#### [THE PROBLEM]
Copy every line of the data that contains the string "none".

***** GIVEN INFORMATION

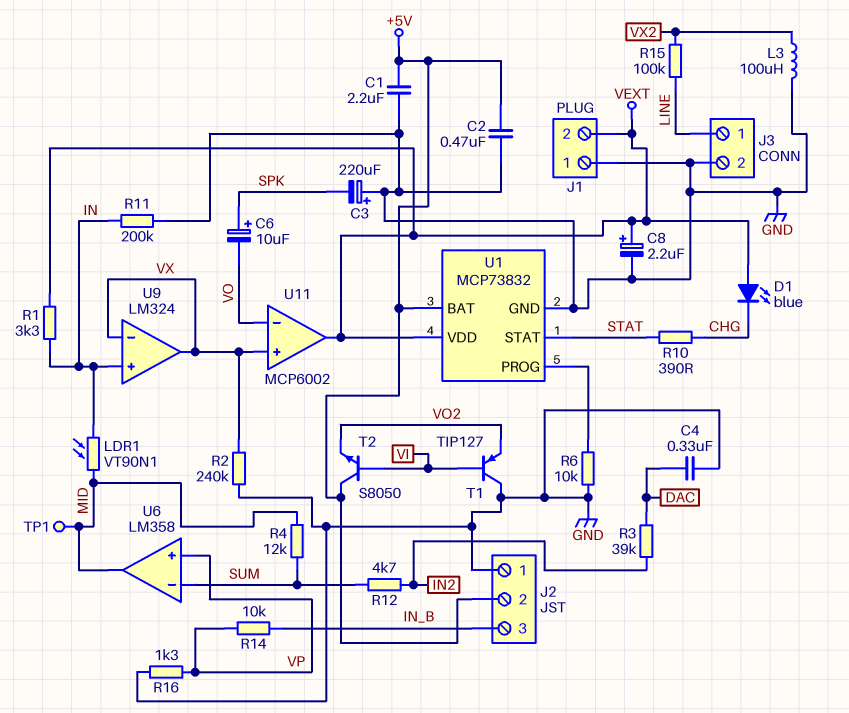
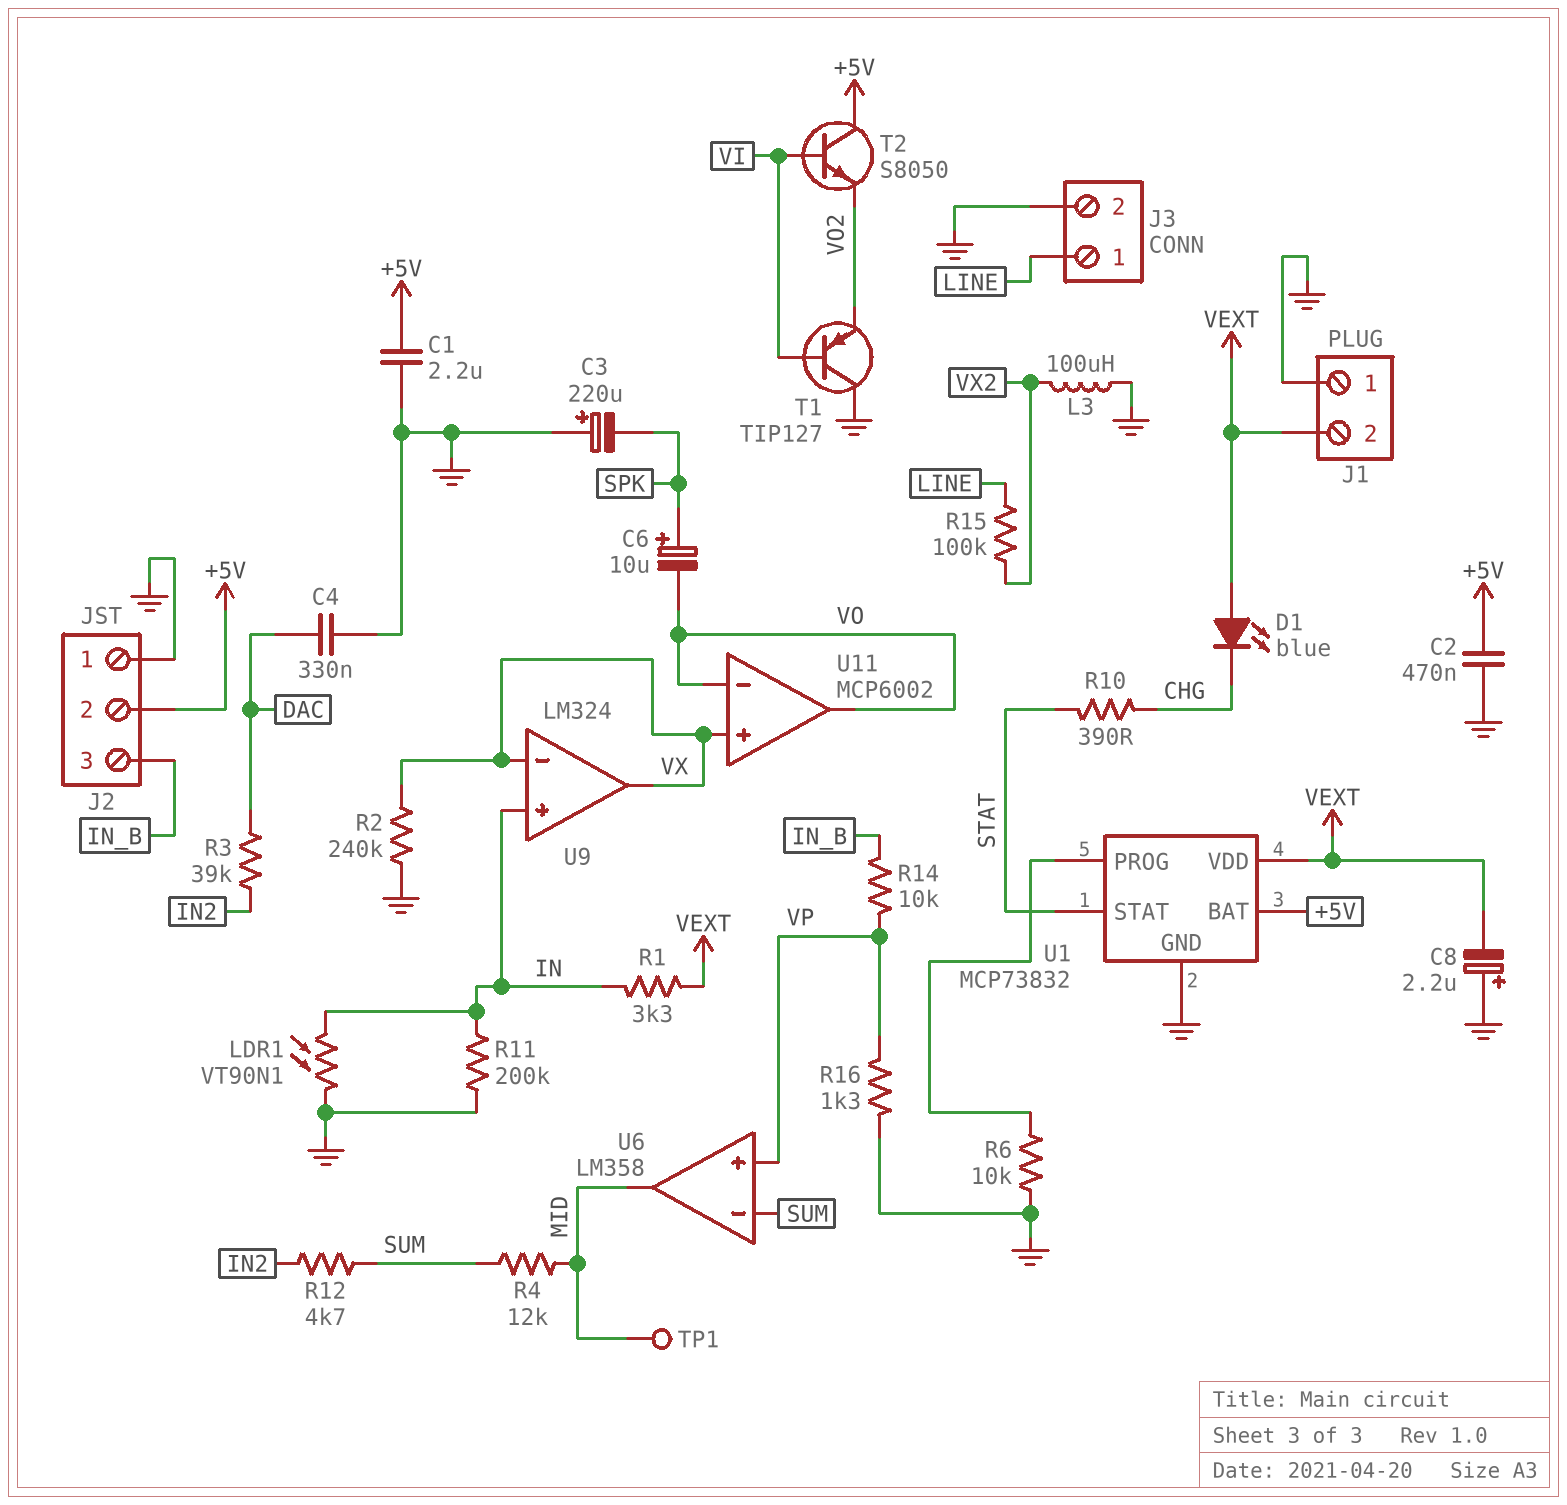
C8: 2.2uF (plus VEXT, minus GND) -> 2.2uF (plus GND, minus VEXT)
LDR1: VT90N1 (IN, MID) -> VT90N1 (GND, IN)
U11 pin out: VEXT -> VO

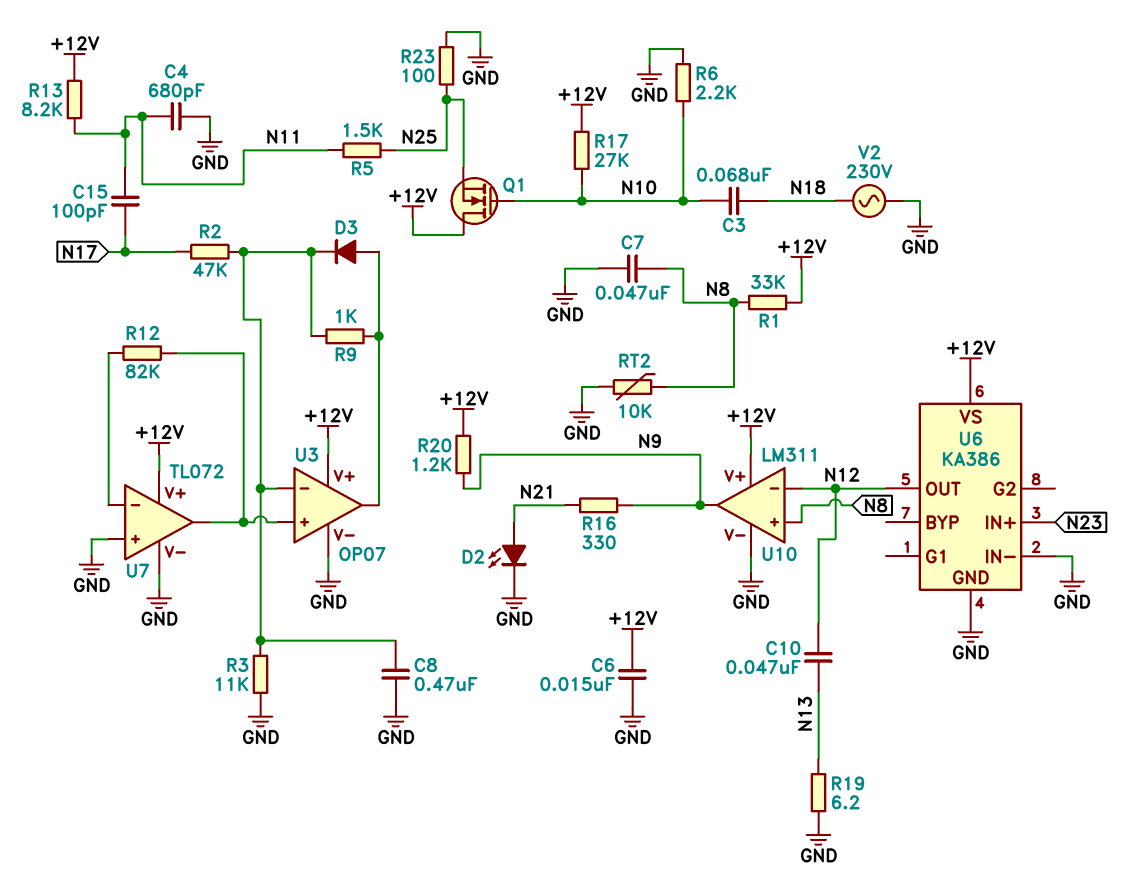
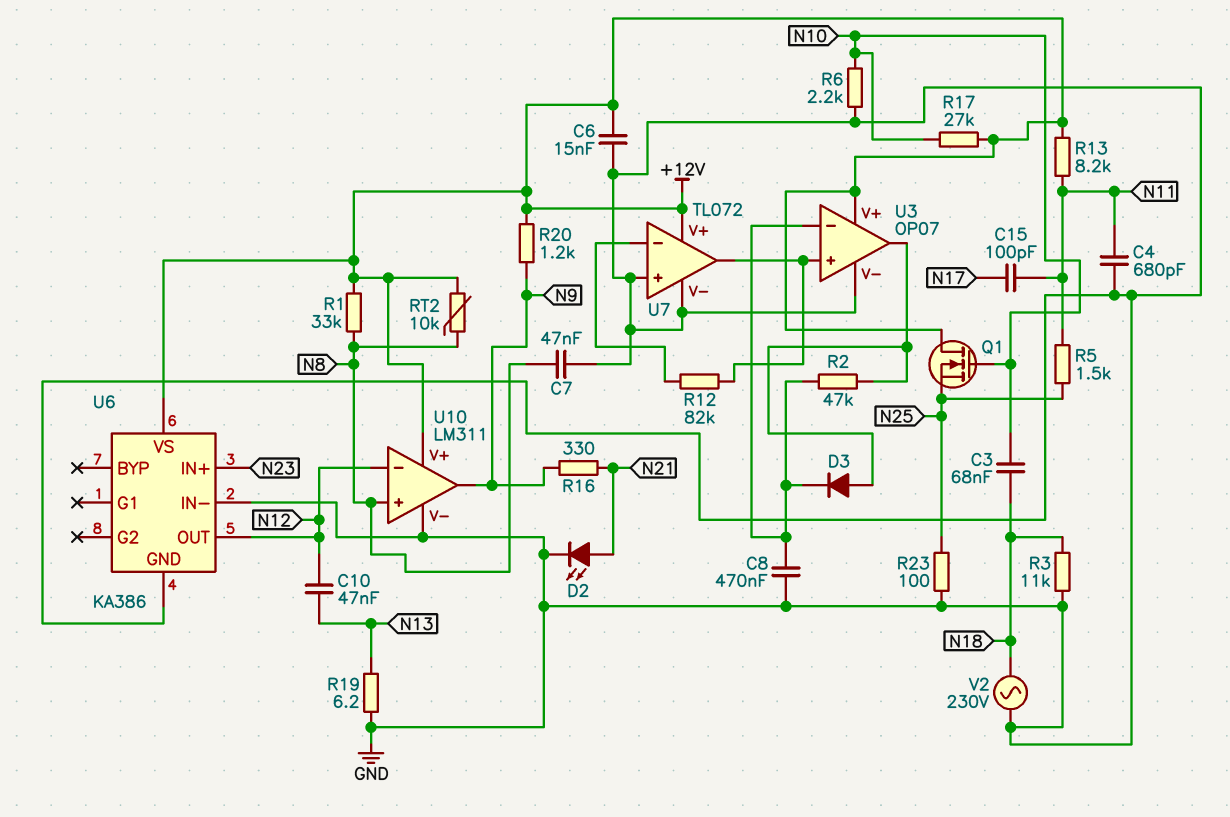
R2: 47k (N17, U3/in-) -> 47k (U3/in-, U3/out)
R3: 11k (GND, U3/in-) -> 11k (GND, N18)
R9: 1k (U3/in-, U3/out) -> none
RT2: 10k (GND, N8) -> 10k (+12V, N8)

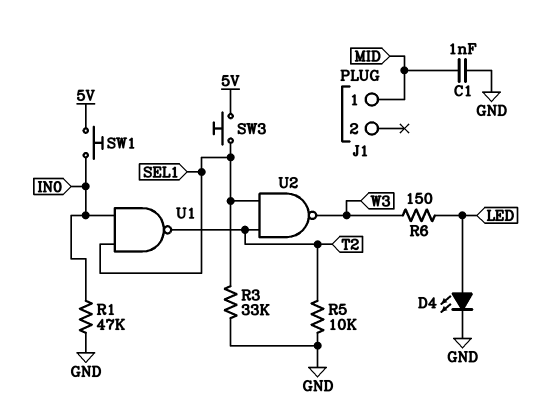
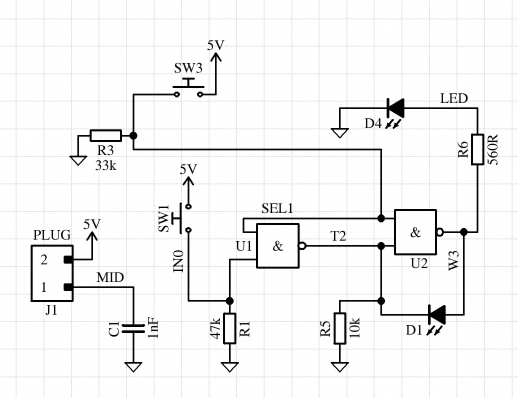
D1: none -> LED (A W3, K T2)
J1 pin 2: none -> 5V
R6: 150 (LED, W3) -> 560 (LED, W3)

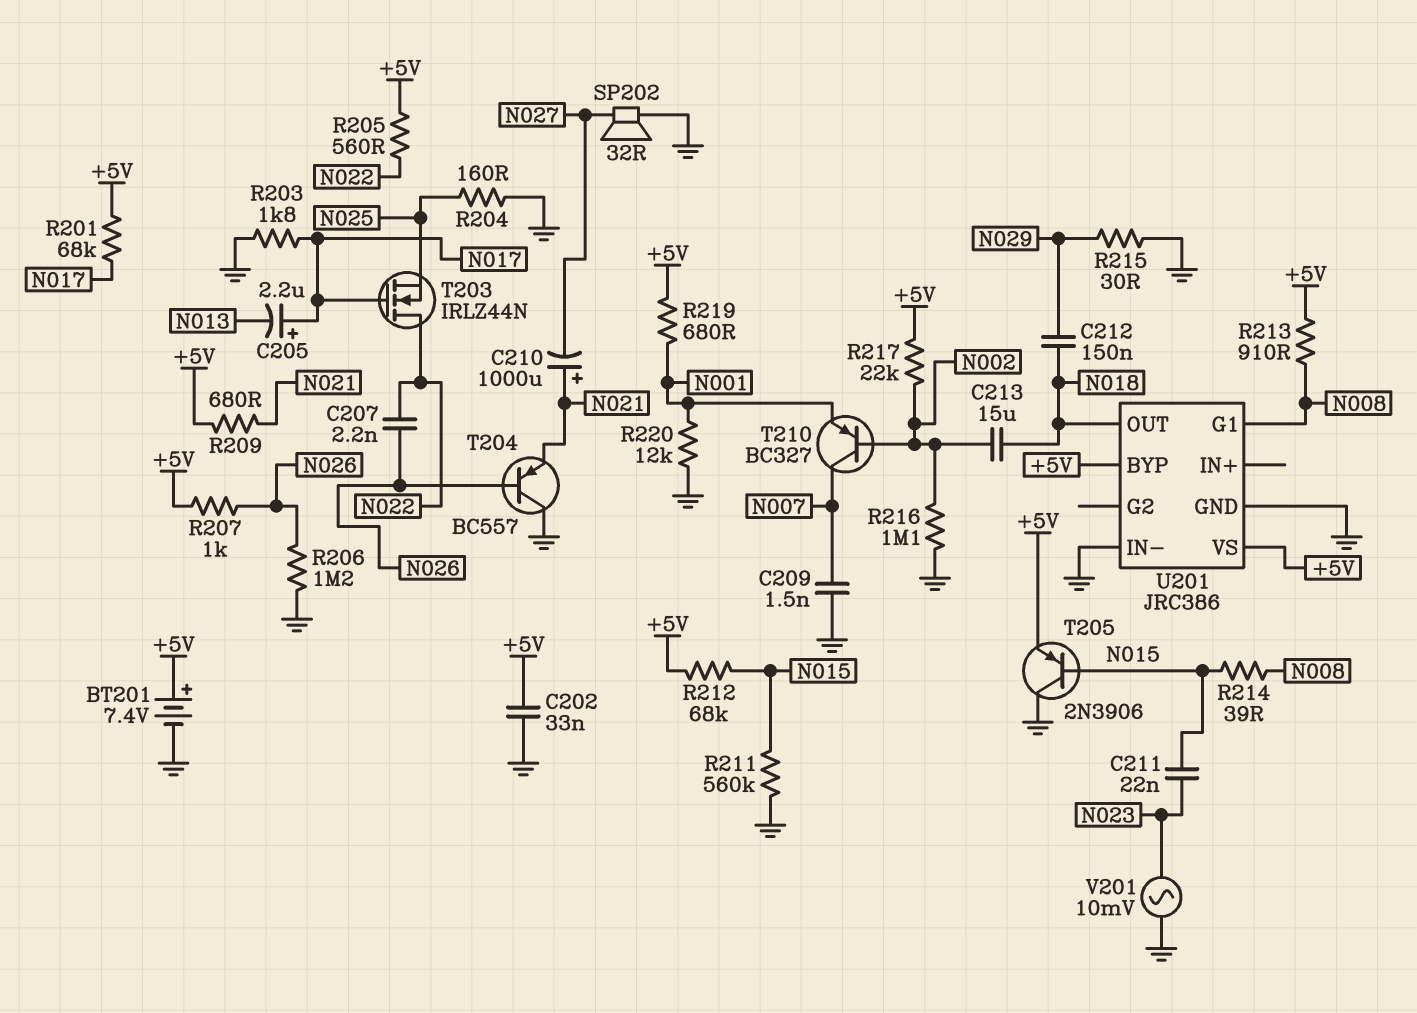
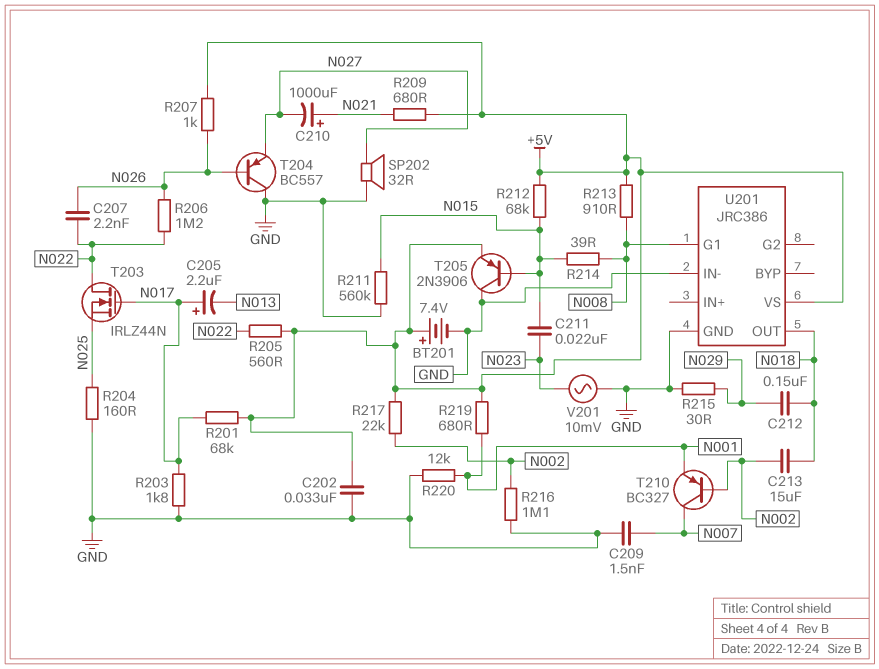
R206: 1.2M (GND, N026) -> 1.2M (N022, N026)
T204: PNP BC557 (B N026, C GND, E N021) -> PNP BC557 (B N026, C GND, E N027)
U201 pin BYP: +5V -> none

**********

#### [WRITTEN ANSWER]
R9: 1k (U3/in-, U3/out) -> none
D1: none -> LED (A W3, K T2)
J1 pin 2: none -> 5V
U201 pin BYP: +5V -> none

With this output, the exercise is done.